━━ Exercise materials

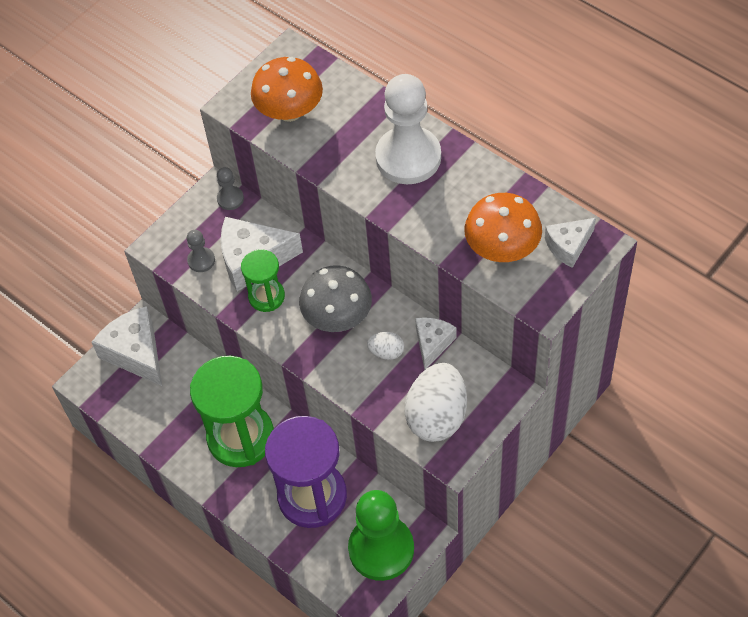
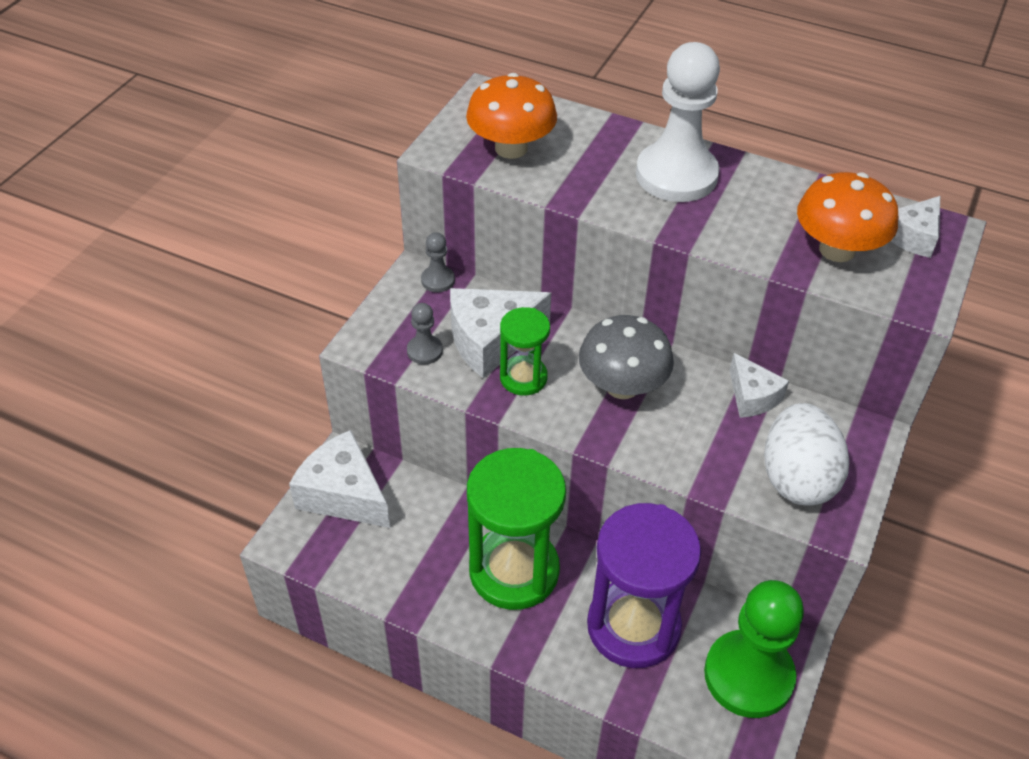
camera: 20 degrees left, 10 degrees down
(386, 352) = (700, 415): white egg -> none
(432, 343) = (752, 397): white cheese -> white cheese turned 150 degrees clockwise

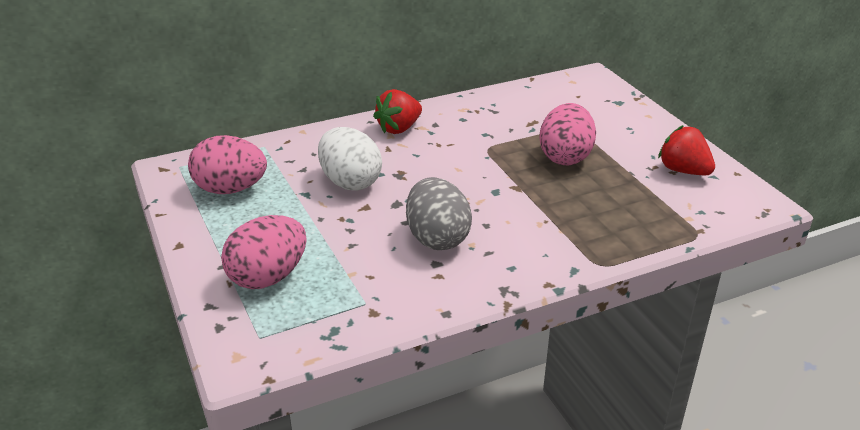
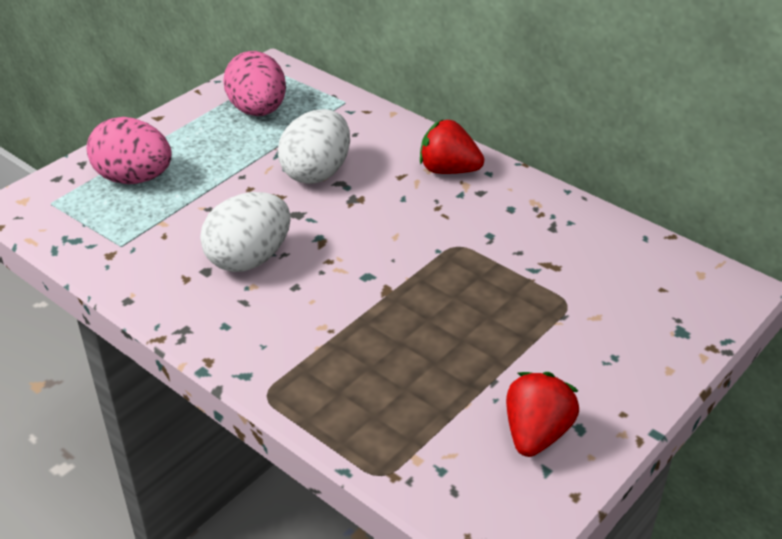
camera: 65 degrees right, 5 degrees up
(437, 238) = (249, 259): grey egg -> white egg
(565, 157) = (486, 313): pink egg -> none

━━━━

Nothing should be returned except the lines from the one holding "(437, 238) = (249, 259): grey" through the final line of the listing, exactly as they appear.

**Task output**.
(437, 238) = (249, 259): grey egg -> white egg
(565, 157) = (486, 313): pink egg -> none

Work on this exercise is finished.